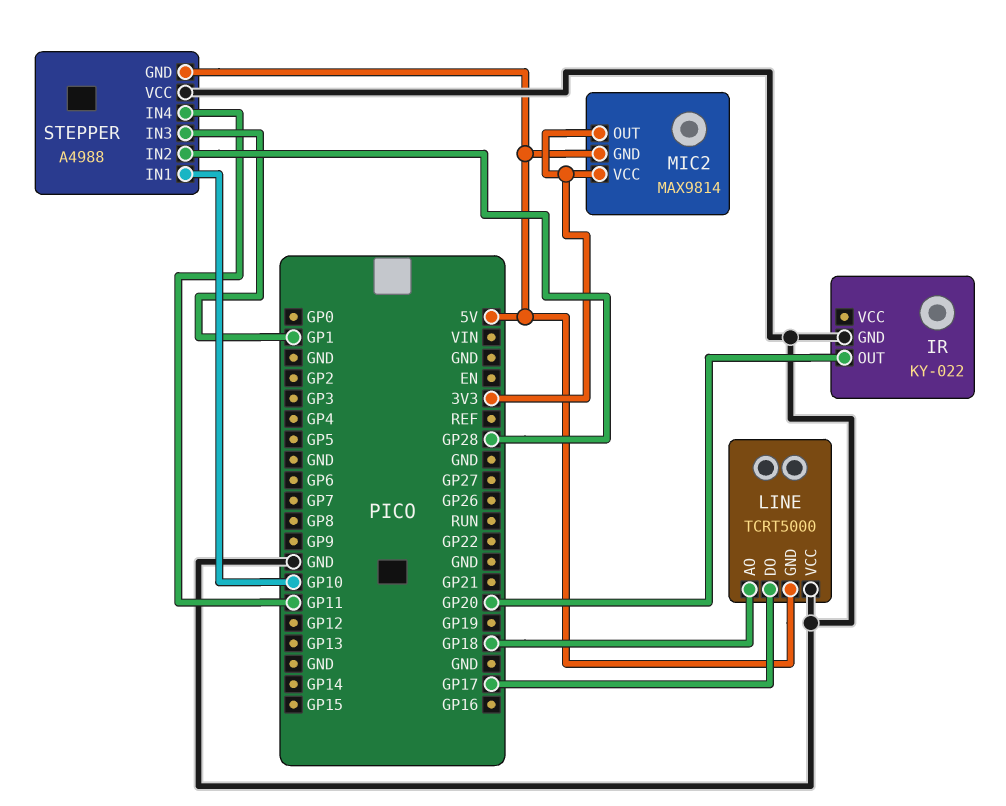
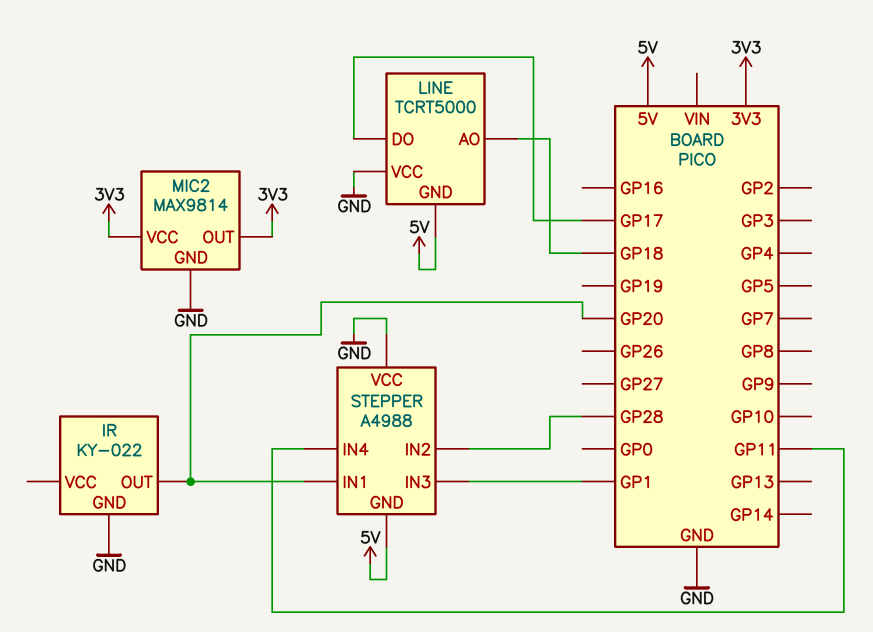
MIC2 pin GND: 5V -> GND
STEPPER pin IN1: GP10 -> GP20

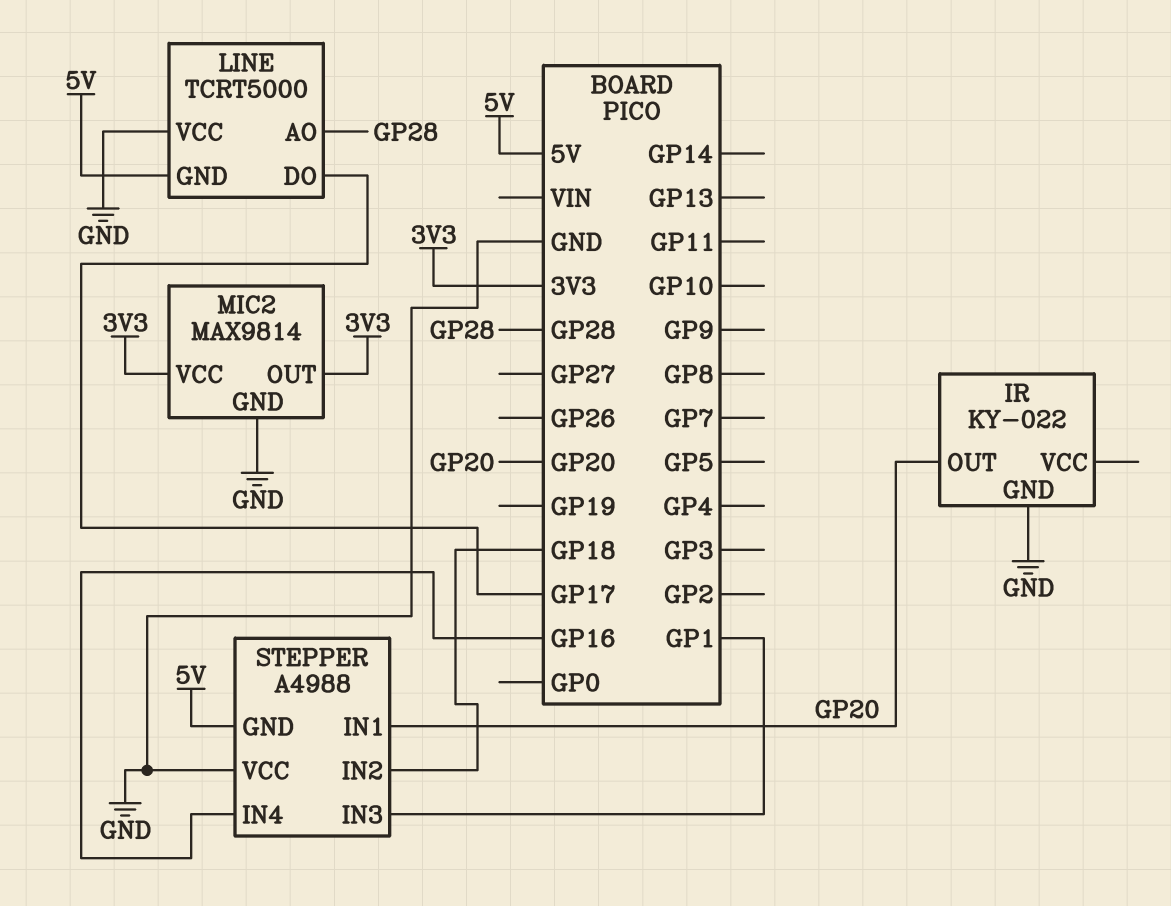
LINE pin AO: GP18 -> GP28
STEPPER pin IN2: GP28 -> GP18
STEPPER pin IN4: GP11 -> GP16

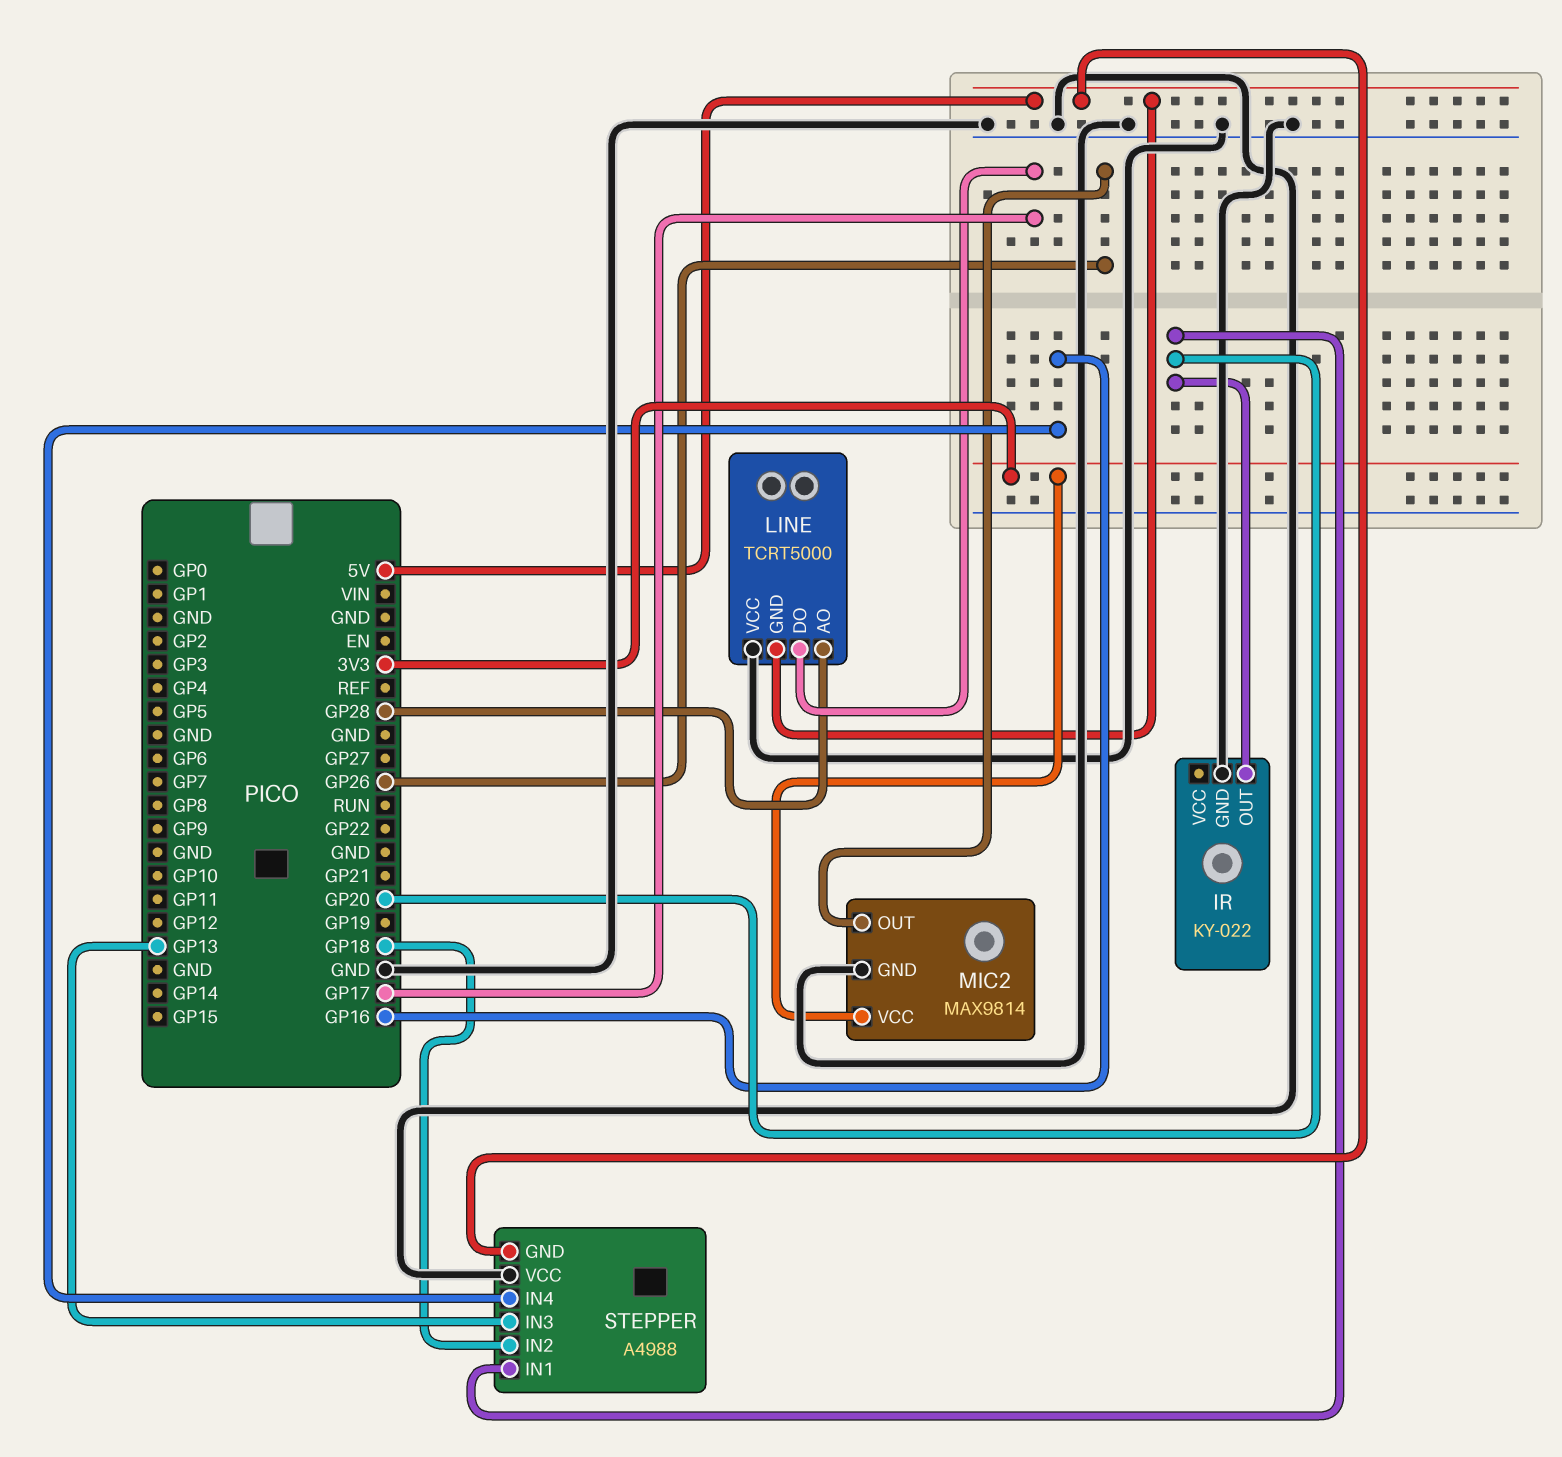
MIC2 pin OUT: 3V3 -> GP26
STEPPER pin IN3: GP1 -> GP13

Directions for this task =
Copy all lines from the material above that hold the word "STEPPER".

Task solution =
STEPPER pin IN1: GP10 -> GP20
STEPPER pin IN2: GP28 -> GP18
STEPPER pin IN4: GP11 -> GP16
STEPPER pin IN3: GP1 -> GP13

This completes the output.